Stored records
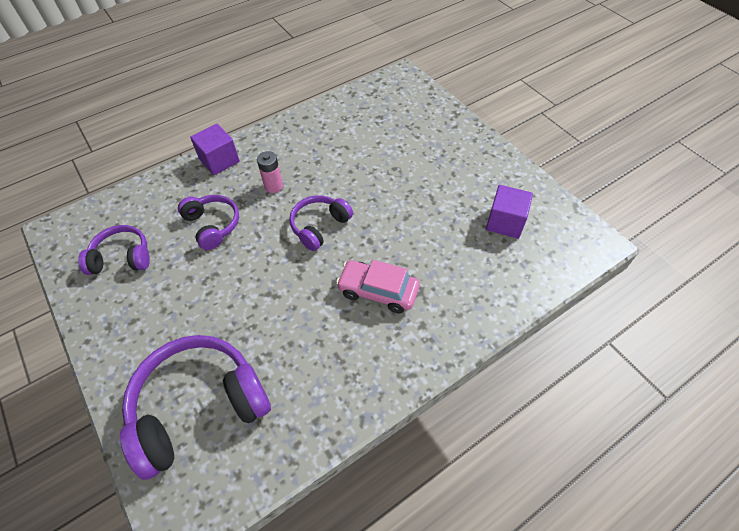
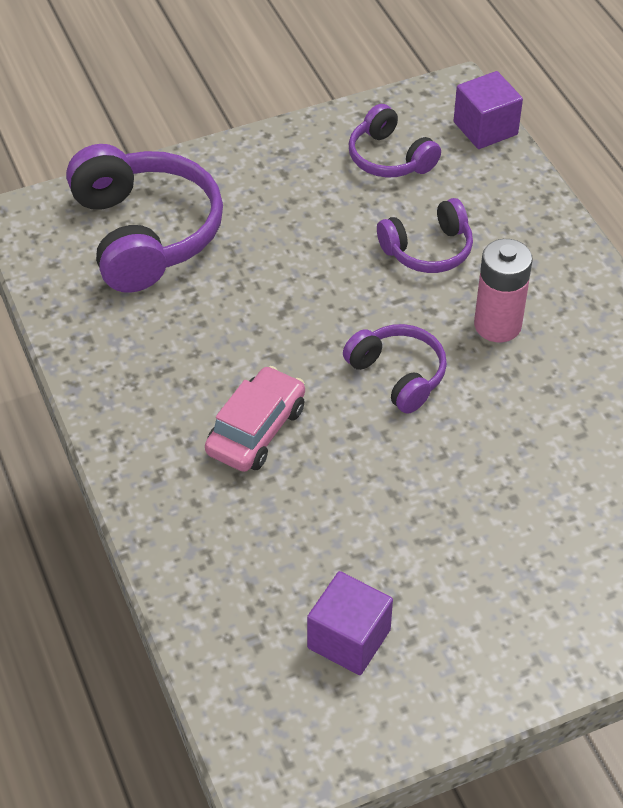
camera: 100 degrees right, 5 degrees down
(122, 258) = (389, 158): purple headphones -> purple headphones turned 135 degrees clockwise
(219, 160) = (569, 260): purple cube -> purple cube (485, 128)
(273, 186) = (497, 325): pink battery -> pink battery, size x1.50

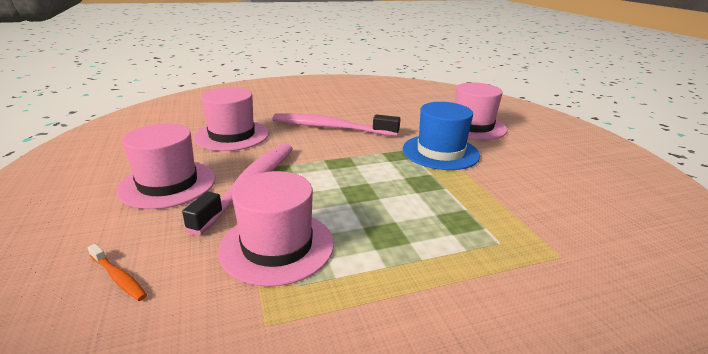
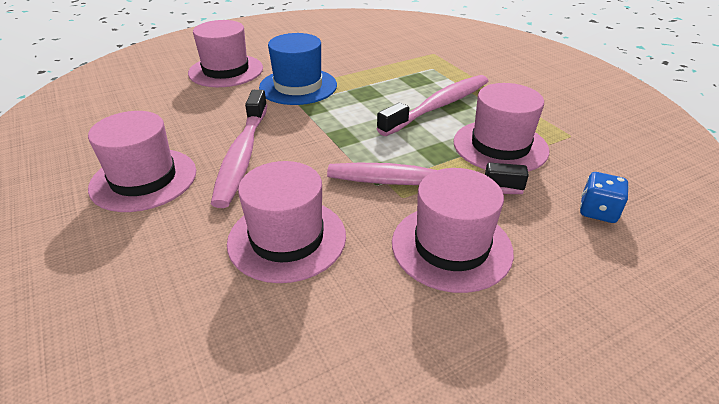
camera: 100 degrees left, 10 degrees up
(119, 277) = (598, 211): orange toothbrush -> blue dice
(319, 105) = (144, 179): none -> pink hat
(384, 224) = (439, 106): none -> pink toothbrush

Your assignment:
In the copy, leave out the pictures and restate the records exactly.

Result of this exercise:
camera: 100 degrees right, 5 degrees down
(122, 258) = (389, 158): purple headphones -> purple headphones turned 135 degrees clockwise
(219, 160) = (569, 260): purple cube -> purple cube (485, 128)
(273, 186) = (497, 325): pink battery -> pink battery, size x1.50

camera: 100 degrees left, 10 degrees up
(119, 277) = (598, 211): orange toothbrush -> blue dice
(319, 105) = (144, 179): none -> pink hat
(384, 224) = (439, 106): none -> pink toothbrush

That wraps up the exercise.